■ WORK INSTRUCTION: Count the lines in the data below where the string "right" occurs, please, and give the number alone.

SUPPLIED INFORMATION START

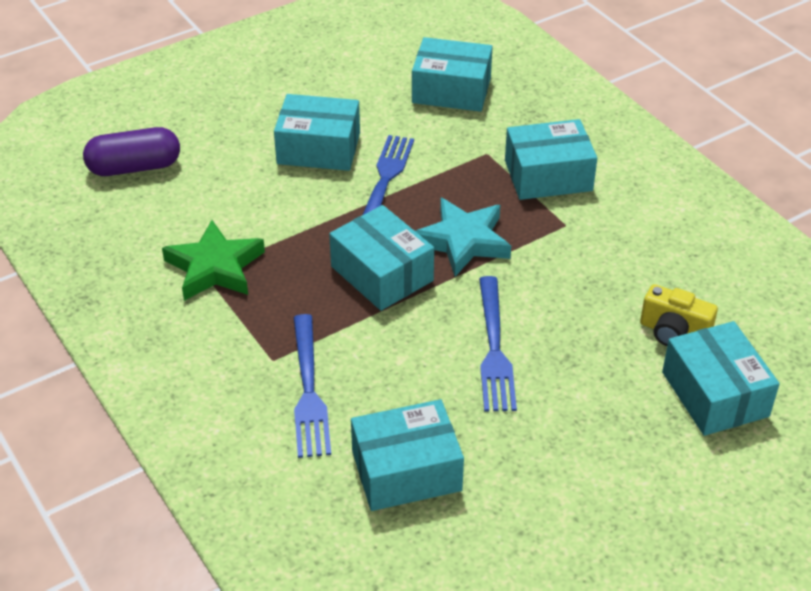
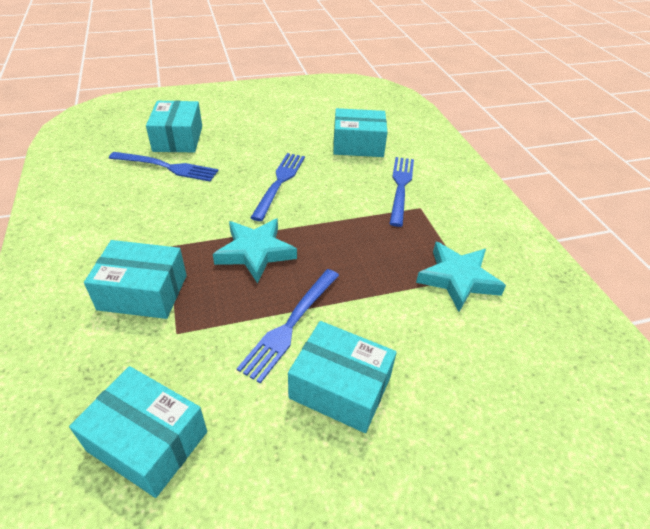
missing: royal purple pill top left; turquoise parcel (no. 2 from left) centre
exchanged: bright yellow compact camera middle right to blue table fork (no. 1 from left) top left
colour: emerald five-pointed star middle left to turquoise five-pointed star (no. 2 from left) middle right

SUPPLIED INFORMATION END

■ REPLY TO THE TASK: 2